What you will do ::
All entries below are to be duplicated verbatim.

= Beginning of Section =

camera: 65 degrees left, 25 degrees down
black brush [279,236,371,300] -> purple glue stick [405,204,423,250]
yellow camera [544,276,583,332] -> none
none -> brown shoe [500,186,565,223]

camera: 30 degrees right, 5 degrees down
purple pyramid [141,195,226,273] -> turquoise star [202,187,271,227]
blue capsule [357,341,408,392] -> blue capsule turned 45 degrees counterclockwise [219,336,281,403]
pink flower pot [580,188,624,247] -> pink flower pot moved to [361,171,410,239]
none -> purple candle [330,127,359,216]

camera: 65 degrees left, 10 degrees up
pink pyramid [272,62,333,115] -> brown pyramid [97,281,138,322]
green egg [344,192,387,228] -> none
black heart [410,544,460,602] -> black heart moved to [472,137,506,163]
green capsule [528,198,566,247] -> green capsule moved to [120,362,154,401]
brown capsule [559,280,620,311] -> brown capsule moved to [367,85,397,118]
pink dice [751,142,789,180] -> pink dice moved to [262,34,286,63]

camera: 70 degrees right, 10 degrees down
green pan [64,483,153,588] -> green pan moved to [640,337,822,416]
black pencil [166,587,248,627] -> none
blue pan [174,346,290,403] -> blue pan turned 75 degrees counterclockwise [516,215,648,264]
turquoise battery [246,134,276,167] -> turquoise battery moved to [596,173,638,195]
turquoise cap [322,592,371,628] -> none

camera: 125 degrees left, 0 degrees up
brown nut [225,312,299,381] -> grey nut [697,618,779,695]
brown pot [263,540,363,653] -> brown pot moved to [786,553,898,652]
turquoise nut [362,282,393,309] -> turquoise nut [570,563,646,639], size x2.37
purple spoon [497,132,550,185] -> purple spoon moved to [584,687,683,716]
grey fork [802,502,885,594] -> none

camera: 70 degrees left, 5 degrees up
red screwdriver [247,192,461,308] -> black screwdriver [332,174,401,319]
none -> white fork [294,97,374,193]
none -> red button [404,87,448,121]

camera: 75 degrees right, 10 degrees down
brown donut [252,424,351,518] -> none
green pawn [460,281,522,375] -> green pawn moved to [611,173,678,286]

= End of Section =

The answer ::
camera: 65 degrees left, 25 degrees down
black brush [279,236,371,300] -> purple glue stick [405,204,423,250]
yellow camera [544,276,583,332] -> none
none -> brown shoe [500,186,565,223]

camera: 30 degrees right, 5 degrees down
purple pyramid [141,195,226,273] -> turquoise star [202,187,271,227]
blue capsule [357,341,408,392] -> blue capsule turned 45 degrees counterclockwise [219,336,281,403]
pink flower pot [580,188,624,247] -> pink flower pot moved to [361,171,410,239]
none -> purple candle [330,127,359,216]

camera: 65 degrees left, 10 degrees up
pink pyramid [272,62,333,115] -> brown pyramid [97,281,138,322]
green egg [344,192,387,228] -> none
black heart [410,544,460,602] -> black heart moved to [472,137,506,163]
green capsule [528,198,566,247] -> green capsule moved to [120,362,154,401]
brown capsule [559,280,620,311] -> brown capsule moved to [367,85,397,118]
pink dice [751,142,789,180] -> pink dice moved to [262,34,286,63]

camera: 70 degrees right, 10 degrees down
green pan [64,483,153,588] -> green pan moved to [640,337,822,416]
black pencil [166,587,248,627] -> none
blue pan [174,346,290,403] -> blue pan turned 75 degrees counterclockwise [516,215,648,264]
turquoise battery [246,134,276,167] -> turquoise battery moved to [596,173,638,195]
turquoise cap [322,592,371,628] -> none

camera: 125 degrees left, 0 degrees up
brown nut [225,312,299,381] -> grey nut [697,618,779,695]
brown pot [263,540,363,653] -> brown pot moved to [786,553,898,652]
turquoise nut [362,282,393,309] -> turquoise nut [570,563,646,639], size x2.37
purple spoon [497,132,550,185] -> purple spoon moved to [584,687,683,716]
grey fork [802,502,885,594] -> none

camera: 70 degrees left, 5 degrees up
red screwdriver [247,192,461,308] -> black screwdriver [332,174,401,319]
none -> white fork [294,97,374,193]
none -> red button [404,87,448,121]

camera: 75 degrees right, 10 degrees down
brown donut [252,424,351,518] -> none
green pawn [460,281,522,375] -> green pawn moved to [611,173,678,286]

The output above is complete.